### Your instructions:
Exact wording is required: transcribe all the entries and leave the images out.

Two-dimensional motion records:
━━━━━━

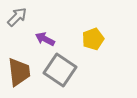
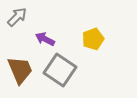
brown trapezoid: moved 1 px right, 2 px up; rotated 16 degrees counterclockwise
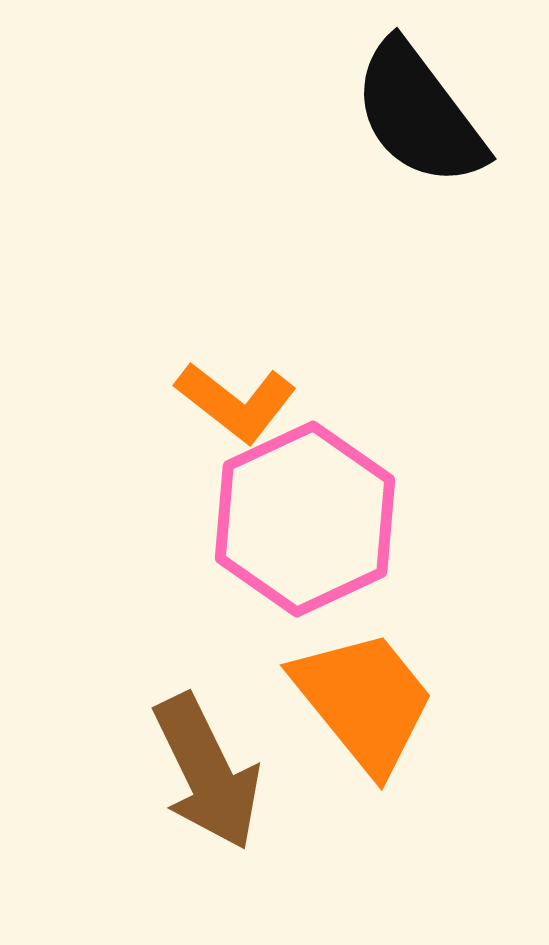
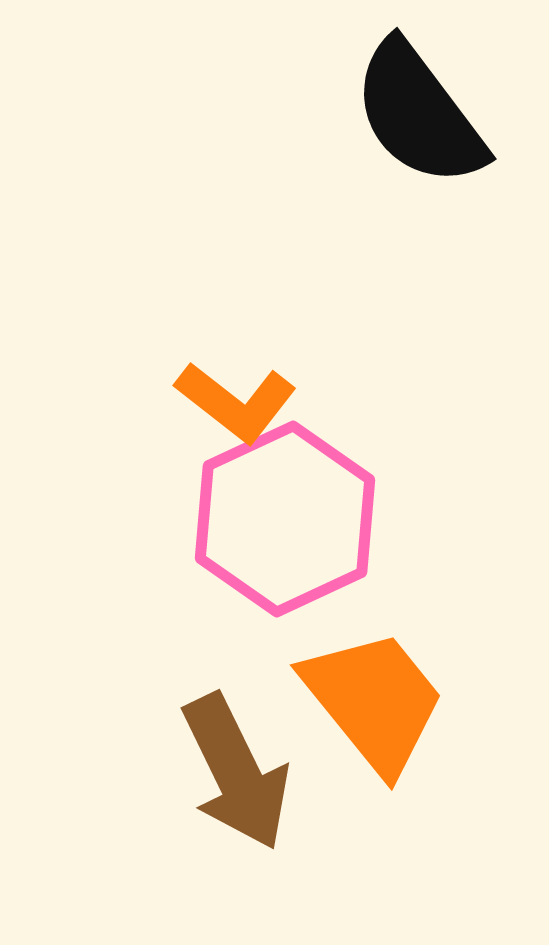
pink hexagon: moved 20 px left
orange trapezoid: moved 10 px right
brown arrow: moved 29 px right
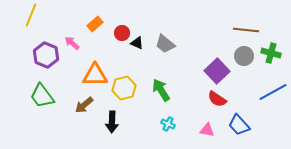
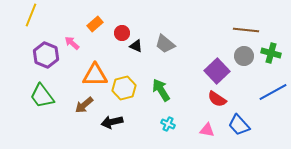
black triangle: moved 1 px left, 3 px down
black arrow: rotated 75 degrees clockwise
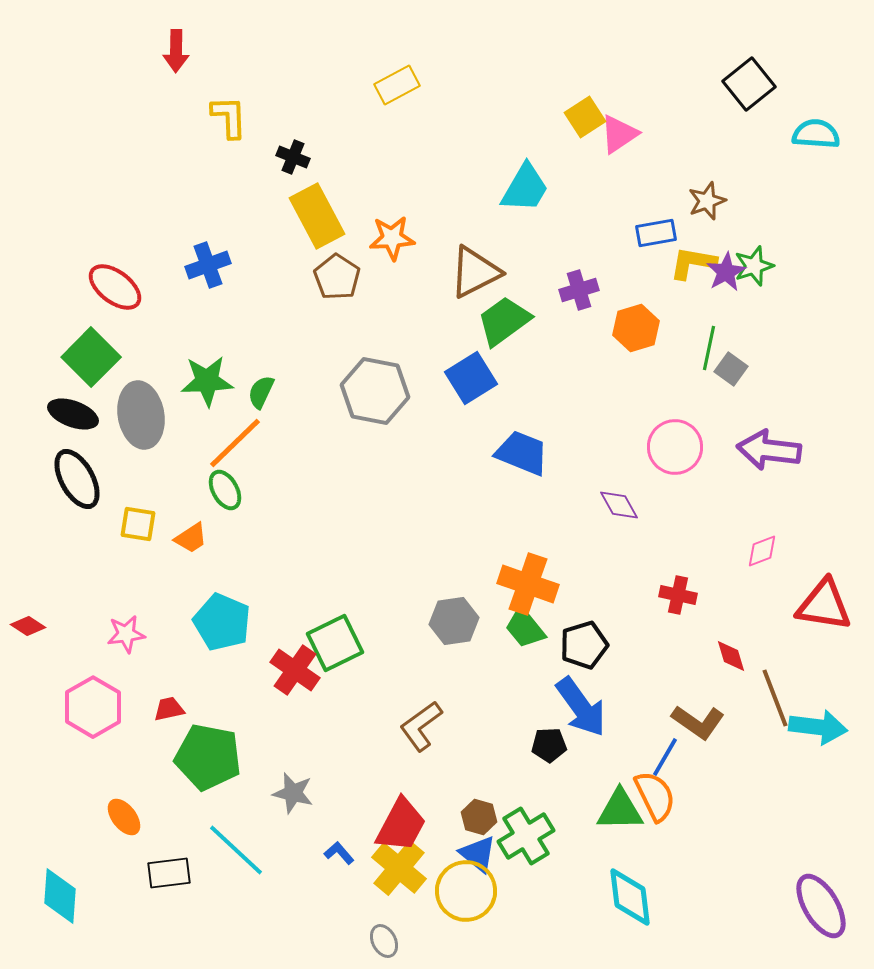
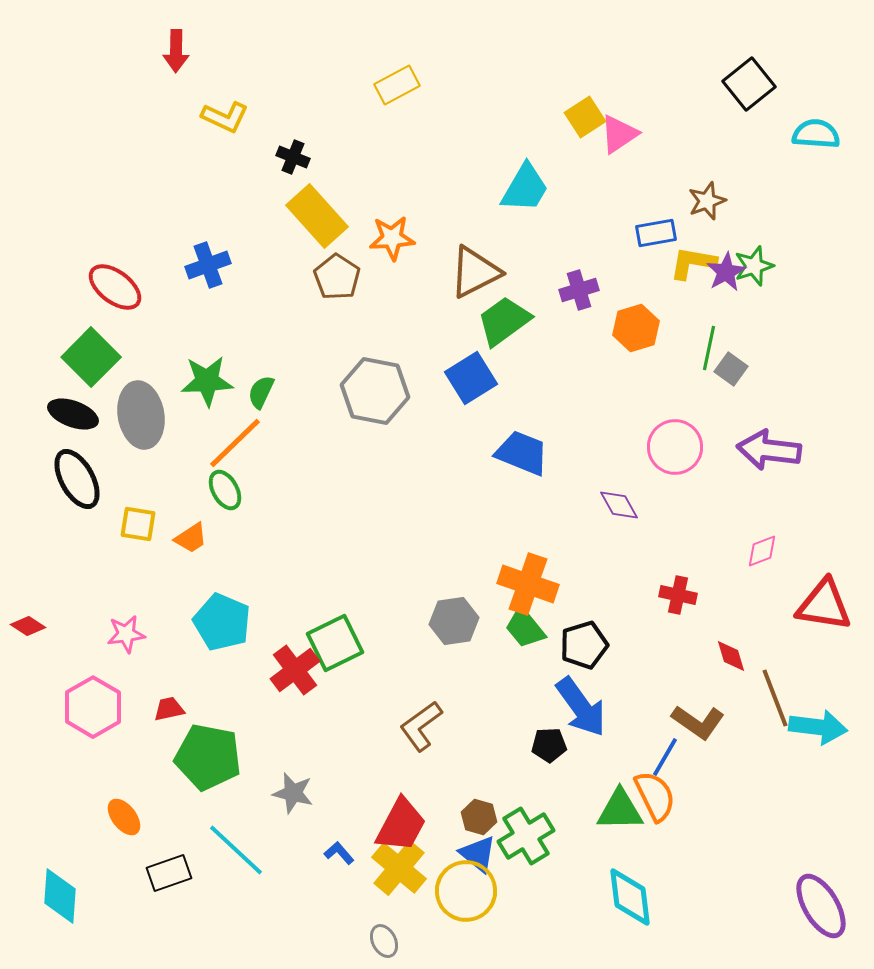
yellow L-shape at (229, 117): moved 4 px left; rotated 117 degrees clockwise
yellow rectangle at (317, 216): rotated 14 degrees counterclockwise
red cross at (295, 670): rotated 18 degrees clockwise
black rectangle at (169, 873): rotated 12 degrees counterclockwise
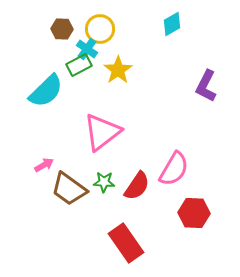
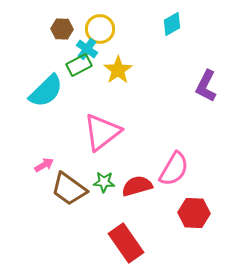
red semicircle: rotated 140 degrees counterclockwise
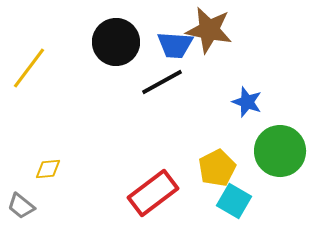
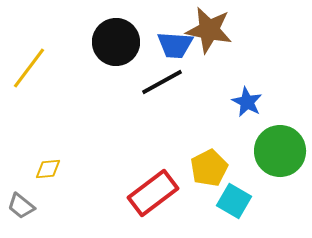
blue star: rotated 8 degrees clockwise
yellow pentagon: moved 8 px left
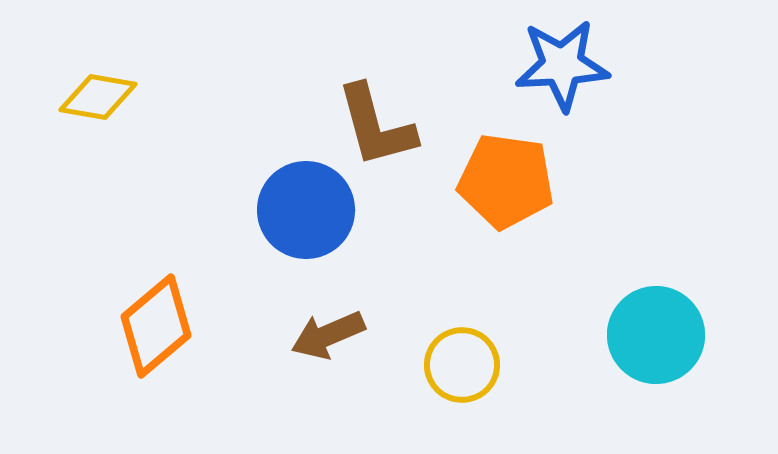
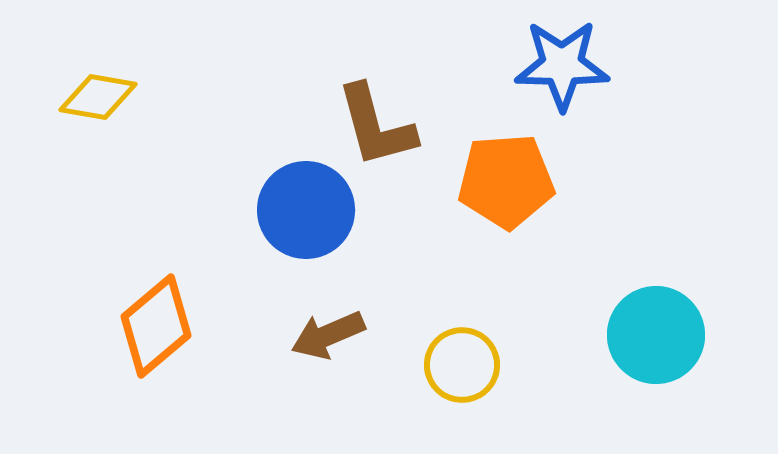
blue star: rotated 4 degrees clockwise
orange pentagon: rotated 12 degrees counterclockwise
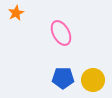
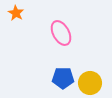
orange star: rotated 14 degrees counterclockwise
yellow circle: moved 3 px left, 3 px down
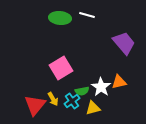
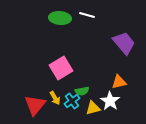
white star: moved 9 px right, 14 px down
yellow arrow: moved 2 px right, 1 px up
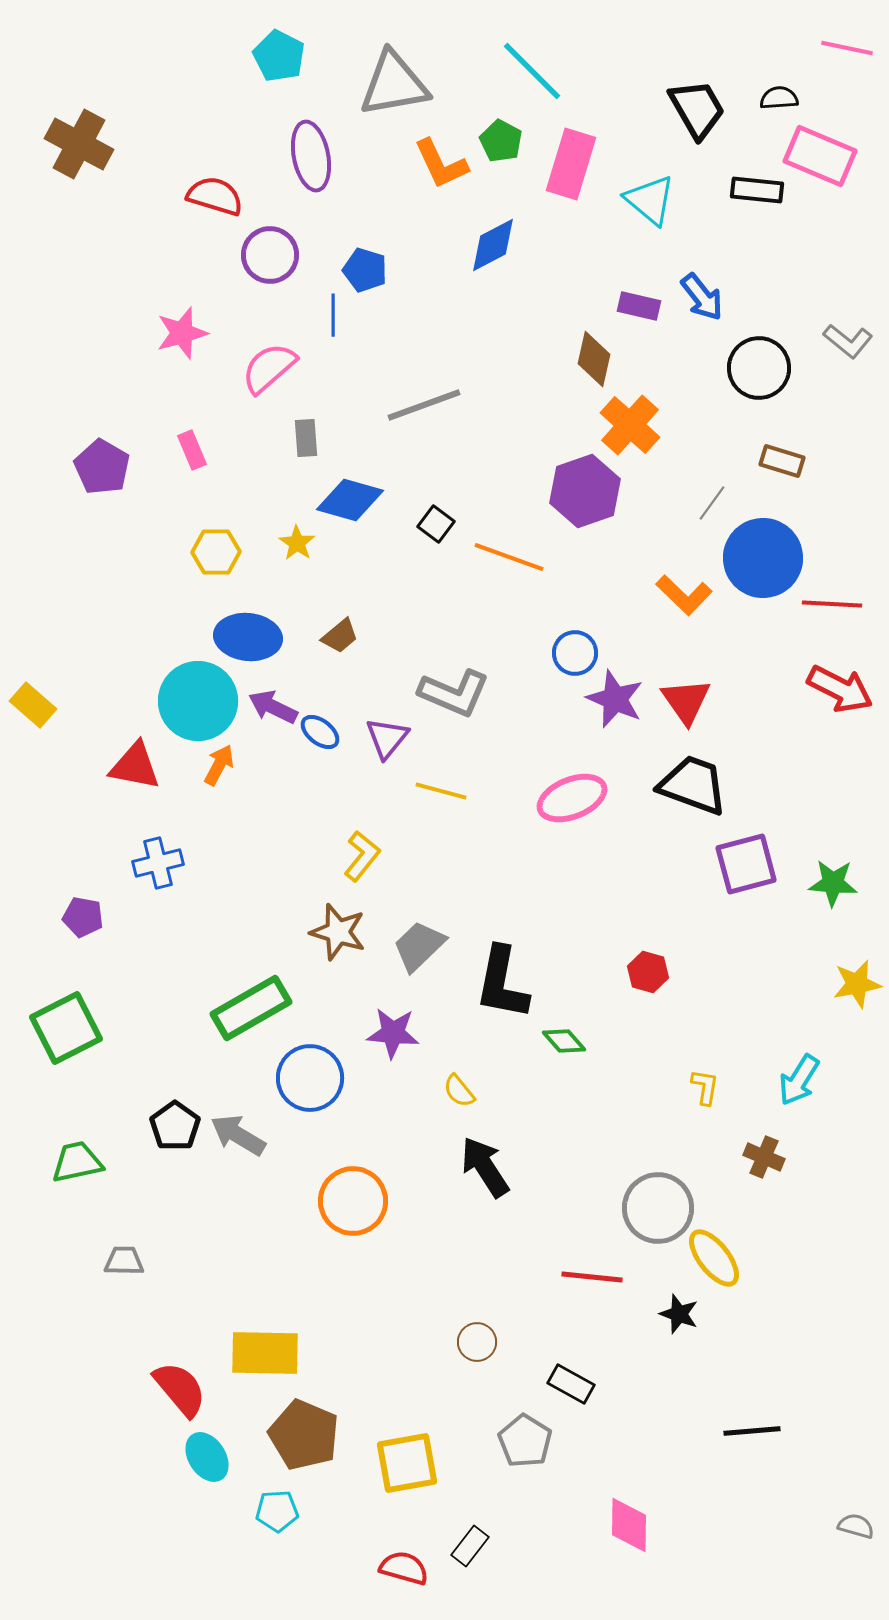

━━━━━━

### Output of the task:
brown trapezoid: moved 1 px right, 2 px up; rotated 16 degrees counterclockwise
pink hexagon: moved 20 px left
orange trapezoid: moved 10 px right
brown arrow: moved 29 px right
black triangle: moved 1 px left, 3 px down
black arrow: rotated 75 degrees clockwise
yellow L-shape at (229, 117): moved 4 px left; rotated 117 degrees clockwise
yellow rectangle at (317, 216): rotated 14 degrees counterclockwise
red cross at (295, 670): rotated 18 degrees clockwise
black rectangle at (169, 873): rotated 12 degrees counterclockwise
red semicircle: rotated 140 degrees counterclockwise
blue star: rotated 8 degrees clockwise
yellow pentagon: moved 8 px left
blue star: rotated 4 degrees clockwise
orange pentagon: rotated 12 degrees counterclockwise
orange star: rotated 14 degrees counterclockwise
yellow circle: moved 3 px left, 3 px down
white star: moved 9 px right, 14 px down
yellow arrow: moved 2 px right, 1 px up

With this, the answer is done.